(Provided information begins)
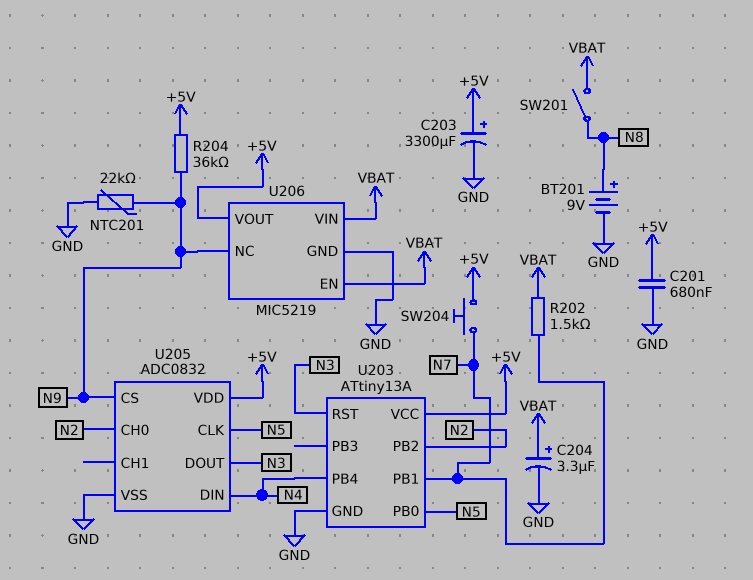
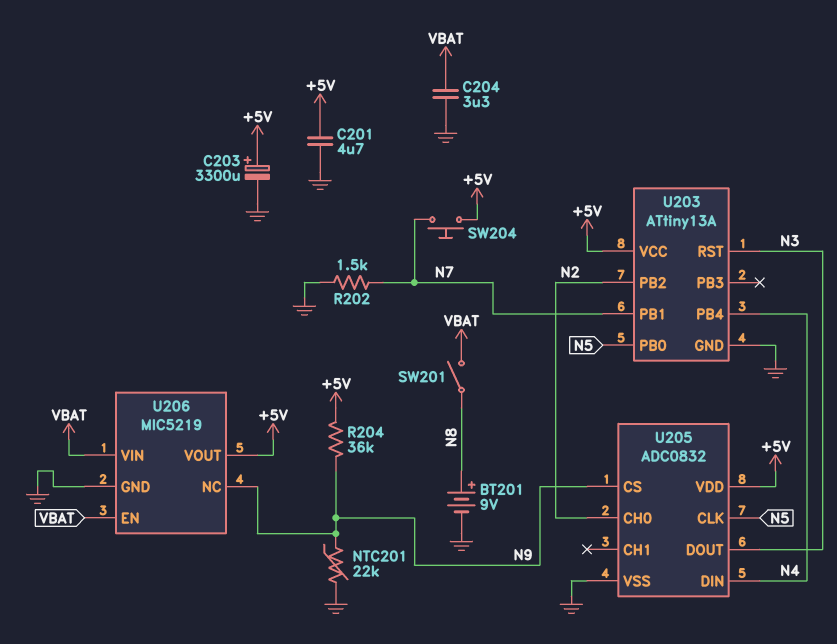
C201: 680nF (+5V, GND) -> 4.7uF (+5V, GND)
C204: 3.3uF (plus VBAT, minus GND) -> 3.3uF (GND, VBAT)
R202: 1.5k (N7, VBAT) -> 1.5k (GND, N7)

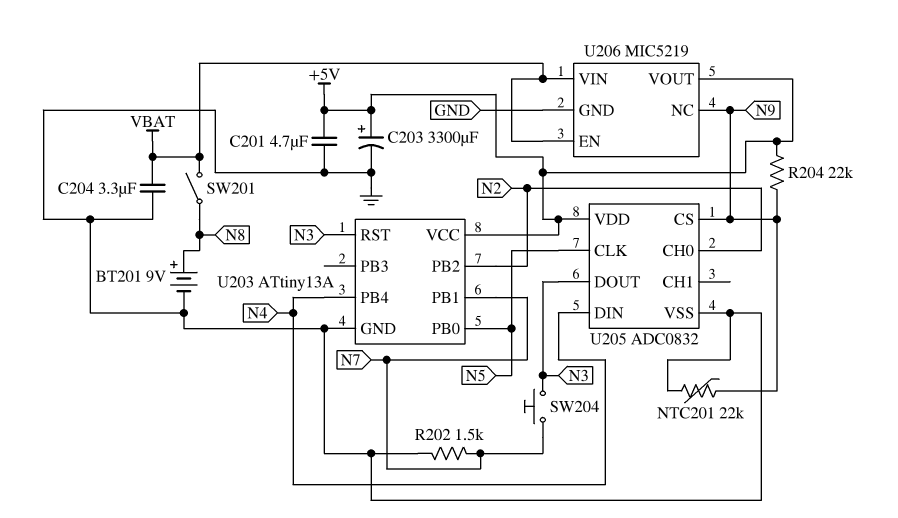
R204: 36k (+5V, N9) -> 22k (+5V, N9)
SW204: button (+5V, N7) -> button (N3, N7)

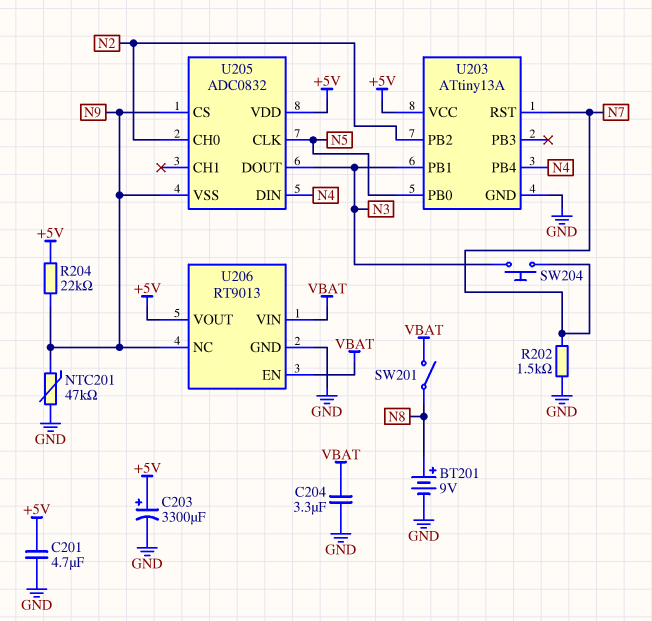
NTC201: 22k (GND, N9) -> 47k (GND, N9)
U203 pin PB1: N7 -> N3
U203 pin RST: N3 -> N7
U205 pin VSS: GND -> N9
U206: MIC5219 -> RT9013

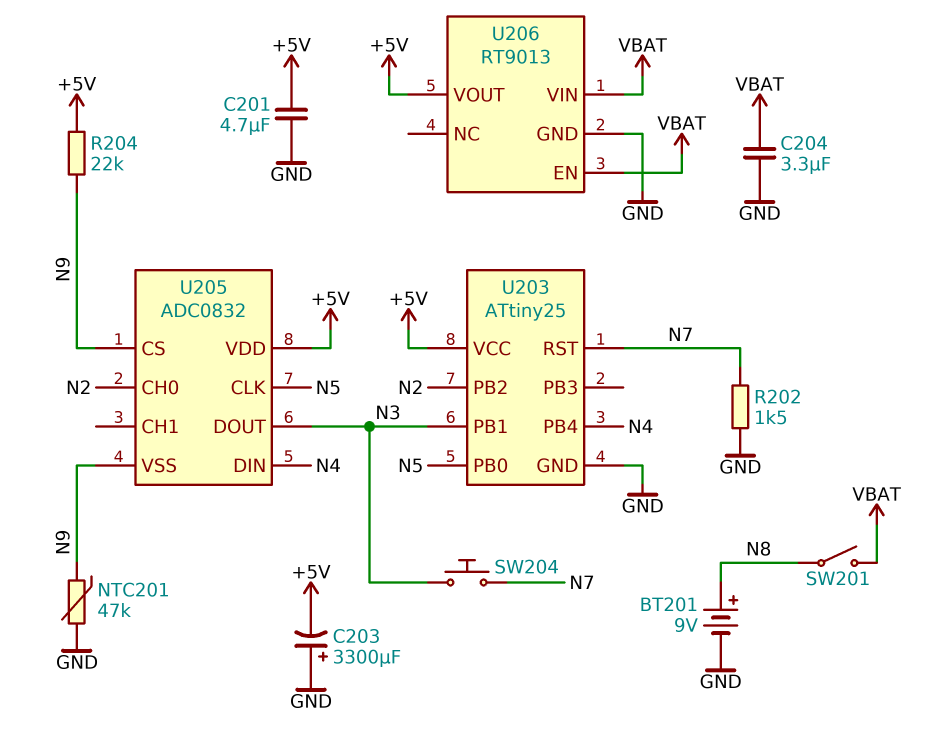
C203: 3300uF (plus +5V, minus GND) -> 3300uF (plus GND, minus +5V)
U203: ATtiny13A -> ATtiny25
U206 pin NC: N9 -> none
(Provided information ends)
## Problem to solve
All of the listing is to be written out exactly, with the pictures left out.

## Solution below
C201: 680nF (+5V, GND) -> 4.7uF (+5V, GND)
C204: 3.3uF (plus VBAT, minus GND) -> 3.3uF (GND, VBAT)
R202: 1.5k (N7, VBAT) -> 1.5k (GND, N7)

R204: 36k (+5V, N9) -> 22k (+5V, N9)
SW204: button (+5V, N7) -> button (N3, N7)

NTC201: 22k (GND, N9) -> 47k (GND, N9)
U203 pin PB1: N7 -> N3
U203 pin RST: N3 -> N7
U205 pin VSS: GND -> N9
U206: MIC5219 -> RT9013

C203: 3300uF (plus +5V, minus GND) -> 3300uF (plus GND, minus +5V)
U203: ATtiny13A -> ATtiny25
U206 pin NC: N9 -> none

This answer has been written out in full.